(Source records)
----

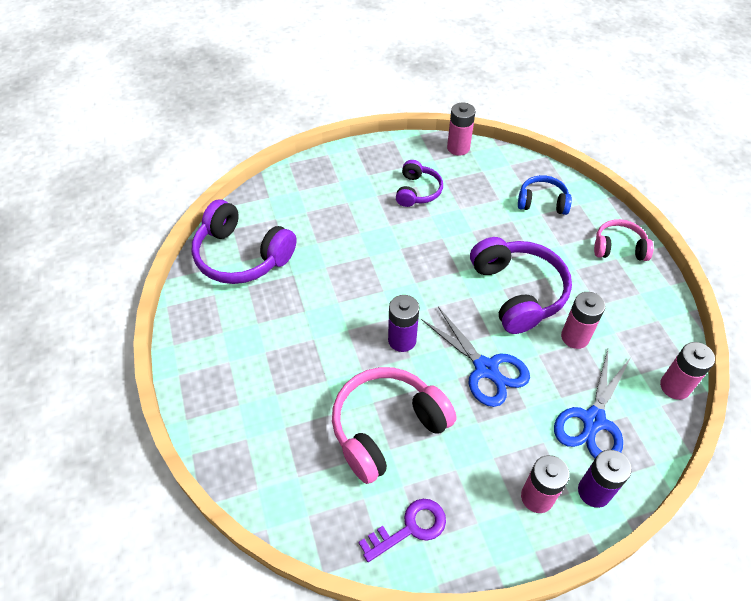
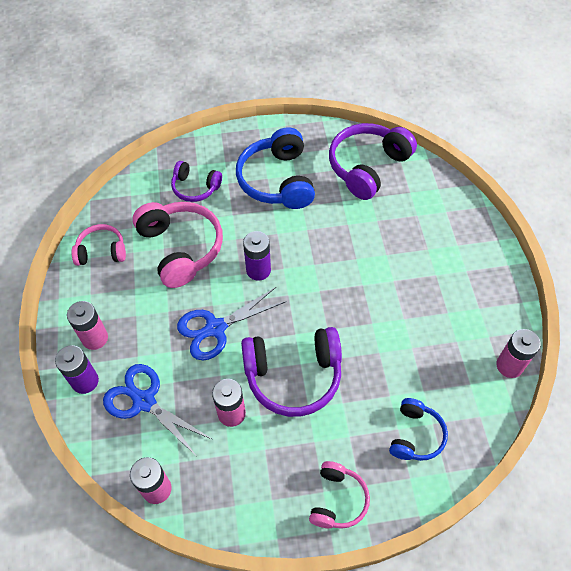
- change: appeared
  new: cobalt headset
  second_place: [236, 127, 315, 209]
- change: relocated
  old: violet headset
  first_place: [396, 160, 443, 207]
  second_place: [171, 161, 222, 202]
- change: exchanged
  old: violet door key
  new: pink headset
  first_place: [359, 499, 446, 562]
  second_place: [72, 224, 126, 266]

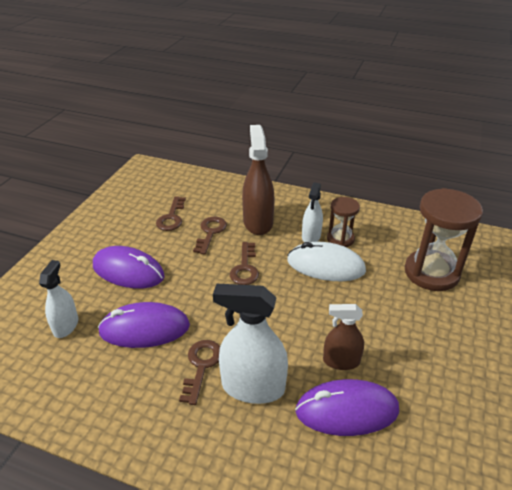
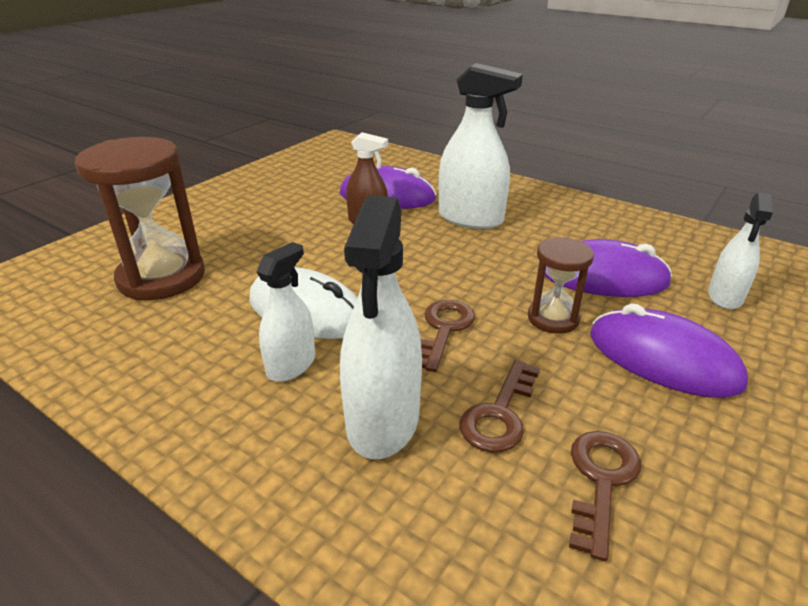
- change: missing
  old: brown door key
  first_place: [179, 340, 220, 405]
- change: relocated
  old: brown sand timer
  first_place: [327, 197, 360, 247]
  second_place: [528, 237, 594, 334]
- change: colour
  old: brown spray bottle
  new: white spray bottle
  first_place: [242, 125, 275, 235]
  second_place: [340, 195, 422, 459]

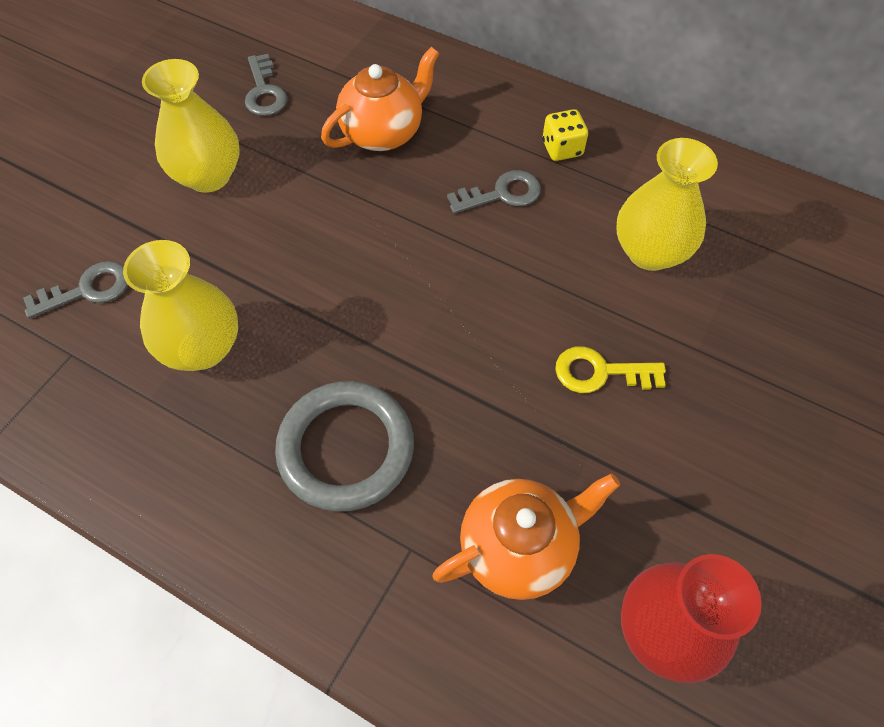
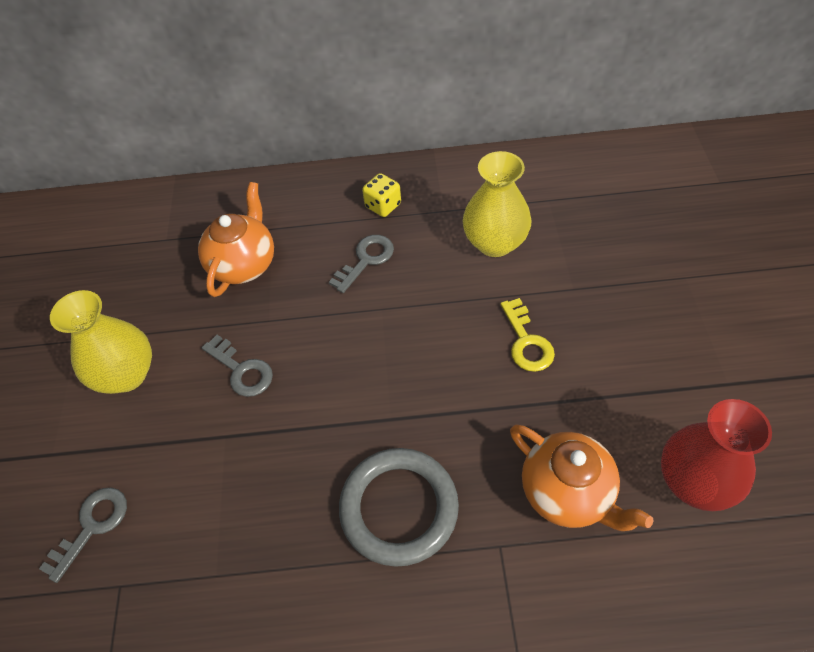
- change: missing
  old: yellow flower vase
  first_place: [123, 240, 238, 371]
- change: relocated
  old: grey door key
  first_place: [245, 54, 288, 116]
  second_place: [202, 335, 273, 397]
- change: spun
  old: orange-coloured teapot
  first_place: [432, 473, 620, 600]
  second_place: [510, 424, 653, 531]
  degrees: 105
- change: spun
  old: yellow door key
  first_place: [555, 346, 666, 393]
  second_place: [500, 298, 555, 372]
  degrees: -75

----

About this exercise :: Your answer should be one number, the count of lines above that hold "headset".

Written answer :: 3